_TASK TO COMPLETE_
Would you please copy every line below that includes the string "left"?

_PROVIDED DATA_
+-------+

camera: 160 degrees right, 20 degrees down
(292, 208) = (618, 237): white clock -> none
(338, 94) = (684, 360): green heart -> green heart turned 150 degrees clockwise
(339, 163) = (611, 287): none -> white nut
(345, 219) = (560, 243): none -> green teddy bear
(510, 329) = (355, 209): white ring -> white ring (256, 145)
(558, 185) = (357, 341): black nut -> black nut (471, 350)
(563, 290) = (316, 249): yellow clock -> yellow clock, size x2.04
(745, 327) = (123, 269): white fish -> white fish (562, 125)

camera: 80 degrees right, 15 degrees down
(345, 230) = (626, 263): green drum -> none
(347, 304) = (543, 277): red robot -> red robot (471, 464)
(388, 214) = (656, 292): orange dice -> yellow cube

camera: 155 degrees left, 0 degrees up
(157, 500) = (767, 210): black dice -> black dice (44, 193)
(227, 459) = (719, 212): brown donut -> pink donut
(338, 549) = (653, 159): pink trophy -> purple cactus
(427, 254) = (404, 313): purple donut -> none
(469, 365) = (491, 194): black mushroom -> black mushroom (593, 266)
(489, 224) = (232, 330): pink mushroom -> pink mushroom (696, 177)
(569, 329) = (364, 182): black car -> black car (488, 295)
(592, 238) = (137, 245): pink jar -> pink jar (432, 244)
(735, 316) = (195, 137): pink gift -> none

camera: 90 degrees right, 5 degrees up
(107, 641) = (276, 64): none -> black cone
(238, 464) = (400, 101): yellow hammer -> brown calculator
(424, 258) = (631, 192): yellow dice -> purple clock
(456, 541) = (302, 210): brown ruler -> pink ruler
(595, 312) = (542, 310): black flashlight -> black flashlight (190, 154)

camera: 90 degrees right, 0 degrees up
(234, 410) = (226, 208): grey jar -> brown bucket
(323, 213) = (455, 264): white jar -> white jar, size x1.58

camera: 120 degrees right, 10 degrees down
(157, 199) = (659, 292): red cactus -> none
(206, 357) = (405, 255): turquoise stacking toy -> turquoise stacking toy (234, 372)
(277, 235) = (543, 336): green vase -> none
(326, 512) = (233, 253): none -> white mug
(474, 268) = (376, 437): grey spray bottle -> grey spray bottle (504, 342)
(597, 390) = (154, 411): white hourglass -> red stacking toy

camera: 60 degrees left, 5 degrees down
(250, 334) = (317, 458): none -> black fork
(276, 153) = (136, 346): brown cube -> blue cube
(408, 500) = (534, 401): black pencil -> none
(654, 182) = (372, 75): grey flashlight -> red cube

+-------+

_ANSWER TO THIS PROBLEM_
camera: 155 degrees left, 0 degrees up
camera: 60 degrees left, 5 degrees down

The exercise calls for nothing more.